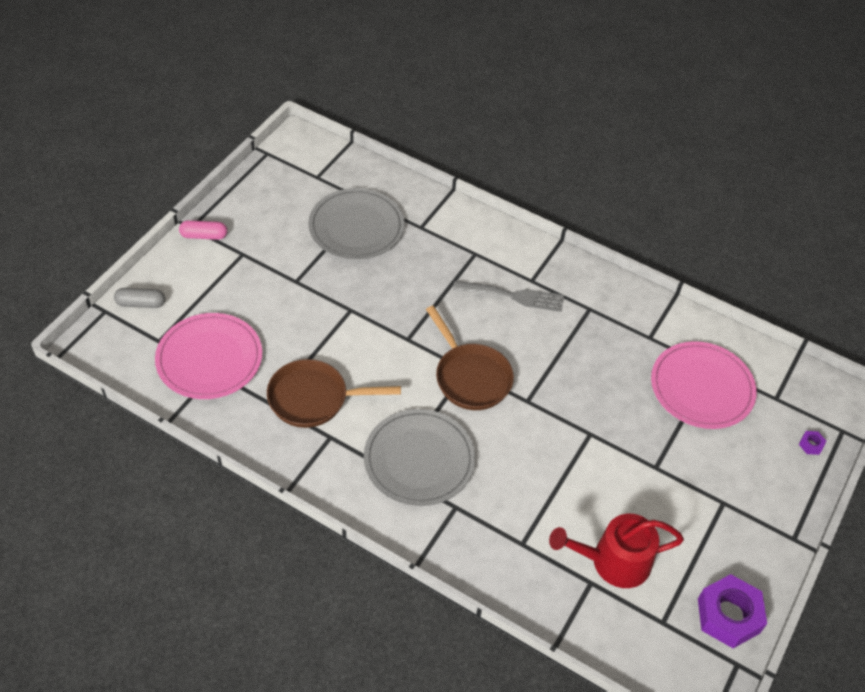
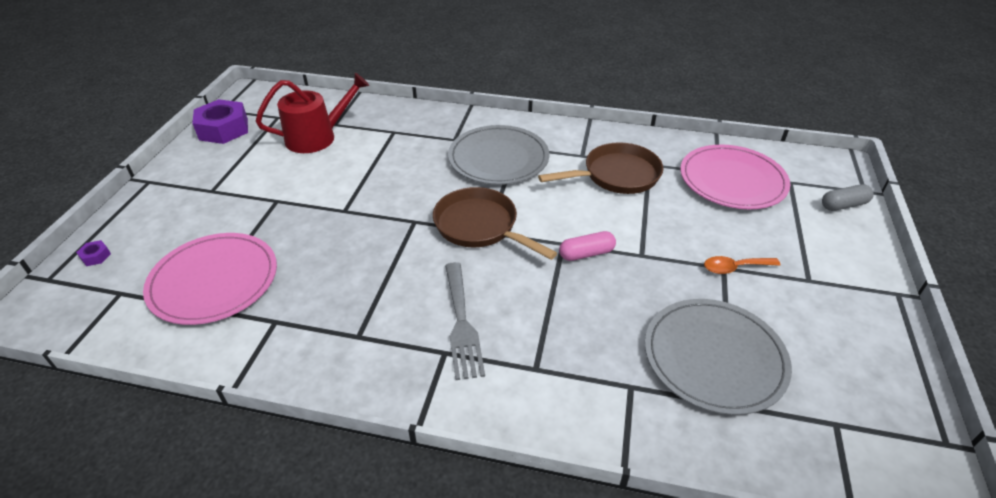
camera: 165 degrees right, 10 degrees down
pink capsule [179,220,227,240] -> pink capsule moved to [559,231,616,261]
grey fork [453,281,564,312] -> grey fork turned 90 degrees counterclockwise [445,262,485,380]
none -> orange spoon [704,256,781,274]

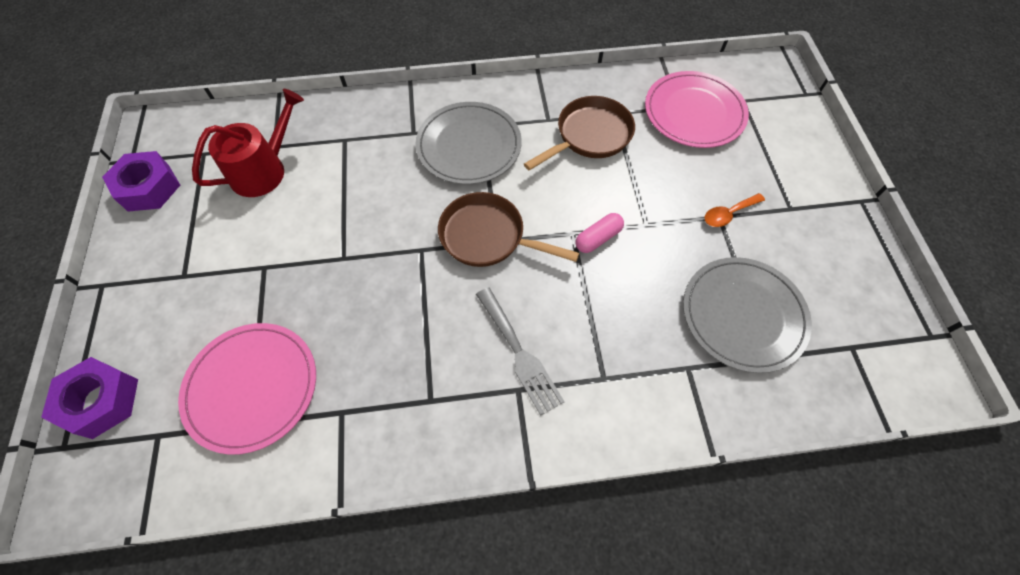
camera: 20 degrees left, 20 degrees up
purple nut [76,240,111,266] -> purple nut [41,357,138,439], size x2.43
grey capsule [822,184,874,211] -> none

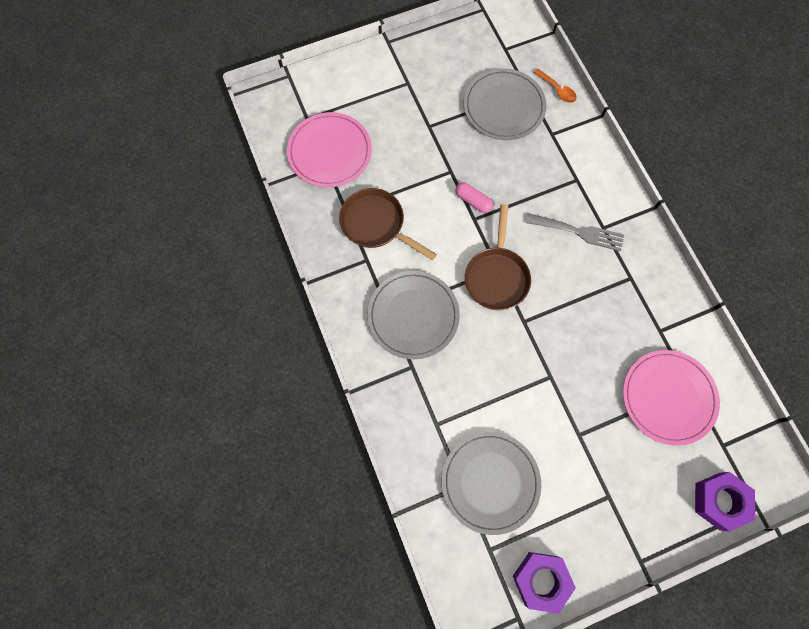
camera: 105 degrees left, 10 degrees up
red watering can [192,89,304,197] -> grey plate [442,432,541,535]
grey fork [476,287,565,416] -> grey fork turned 60 degrees clockwise [526,213,624,251]
orange spoon [705,193,765,227] -> orange spoon moved to [534,69,577,103]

**Instructions to follow**
Leaving out every picture, copy exactly the lines from the one that contains "grey fork [453,281,564,312]" through the end of the entries above.

**Finished exercise**
grey fork [453,281,564,312] -> grey fork turned 90 degrees counterclockwise [445,262,485,380]
none -> orange spoon [704,256,781,274]

camera: 20 degrees left, 20 degrees up
purple nut [76,240,111,266] -> purple nut [41,357,138,439], size x2.43
grey capsule [822,184,874,211] -> none

camera: 105 degrees left, 10 degrees up
red watering can [192,89,304,197] -> grey plate [442,432,541,535]
grey fork [476,287,565,416] -> grey fork turned 60 degrees clockwise [526,213,624,251]
orange spoon [705,193,765,227] -> orange spoon moved to [534,69,577,103]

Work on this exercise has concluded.